**What is required:** Restate the data word for word and leave the images out.

Records from a data source:

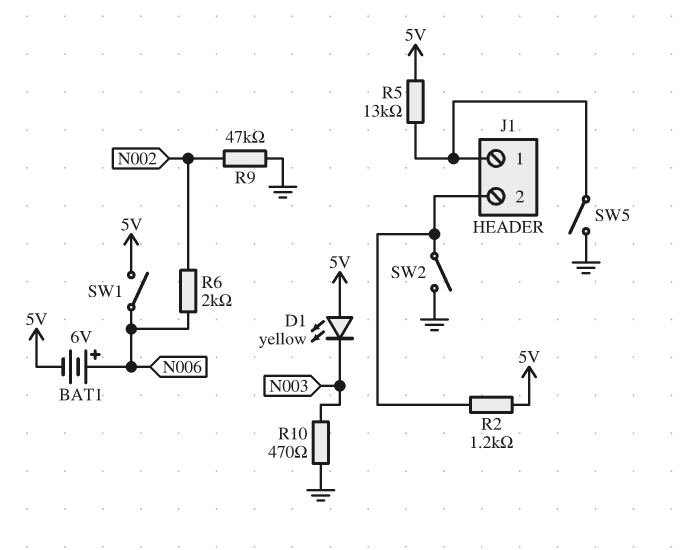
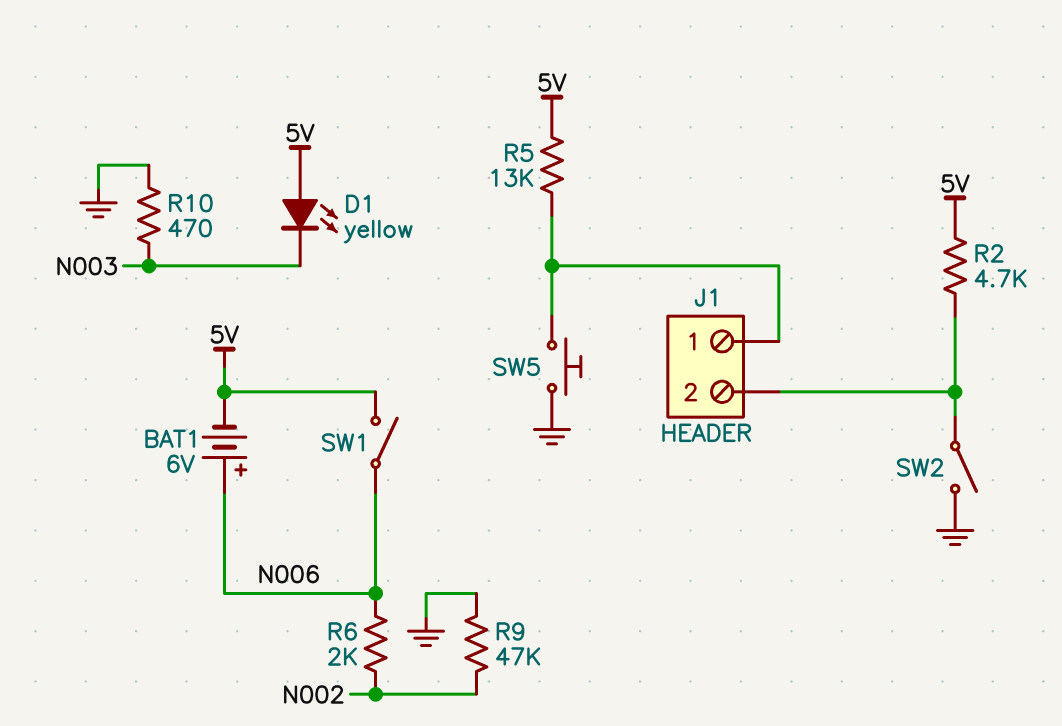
R2: 1.2k (5V, J1/2) -> 4.7k (5V, J1/2)
SW5: switch (GND, J1/1) -> button (GND, J1/1)

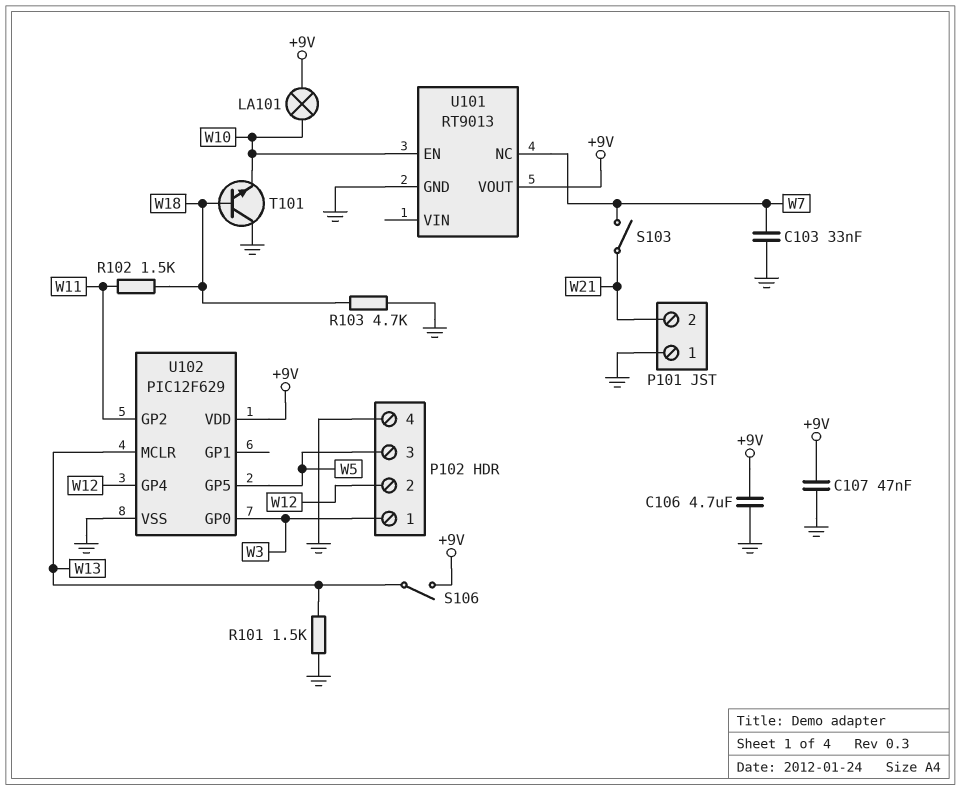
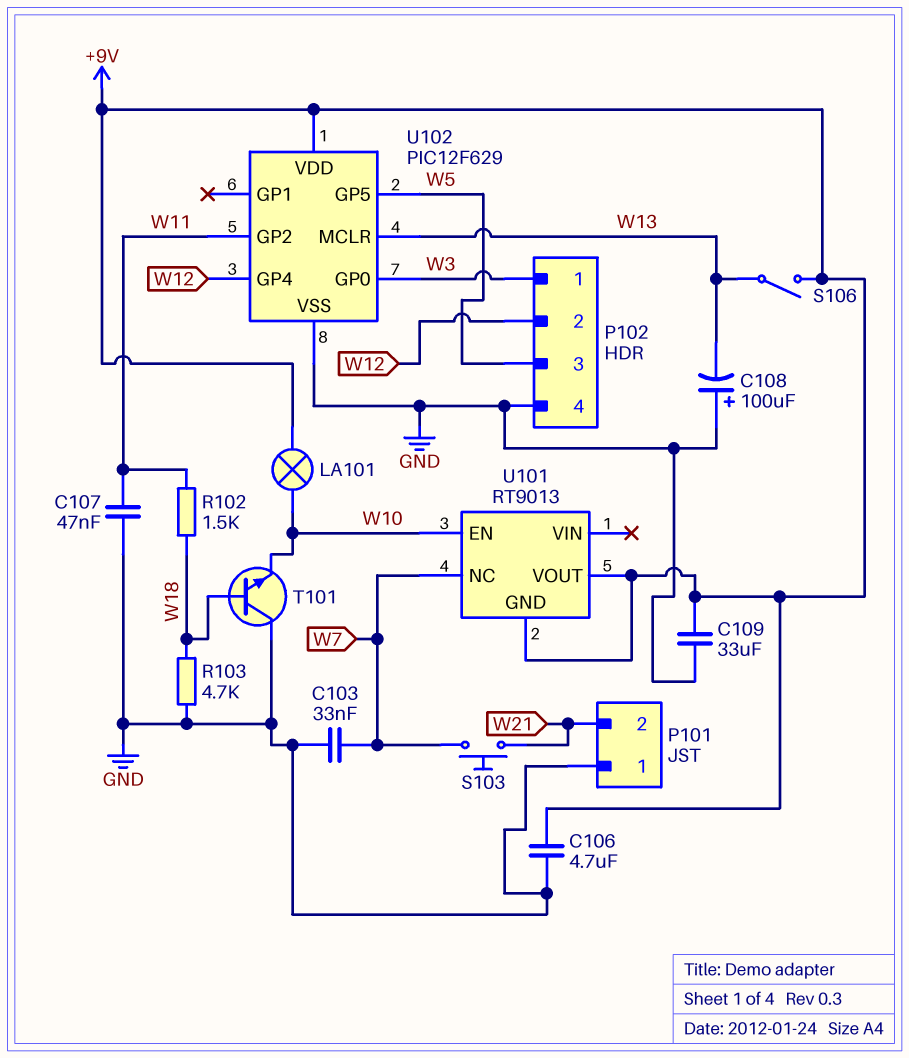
C107: 47nF (+9V, GND) -> 47nF (GND, W11)
C108: none -> 100uF (plus GND, minus W13)
C109: none -> 33uF (+9V, GND)
R101: 1.5k (GND, W13) -> none
S103: switch (W7, W21) -> button (W7, W21)
U101 pin GND: GND -> +9V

**Response to the exercise:**
R2: 1.2k (5V, J1/2) -> 4.7k (5V, J1/2)
SW5: switch (GND, J1/1) -> button (GND, J1/1)

C107: 47nF (+9V, GND) -> 47nF (GND, W11)
C108: none -> 100uF (plus GND, minus W13)
C109: none -> 33uF (+9V, GND)
R101: 1.5k (GND, W13) -> none
S103: switch (W7, W21) -> button (W7, W21)
U101 pin GND: GND -> +9V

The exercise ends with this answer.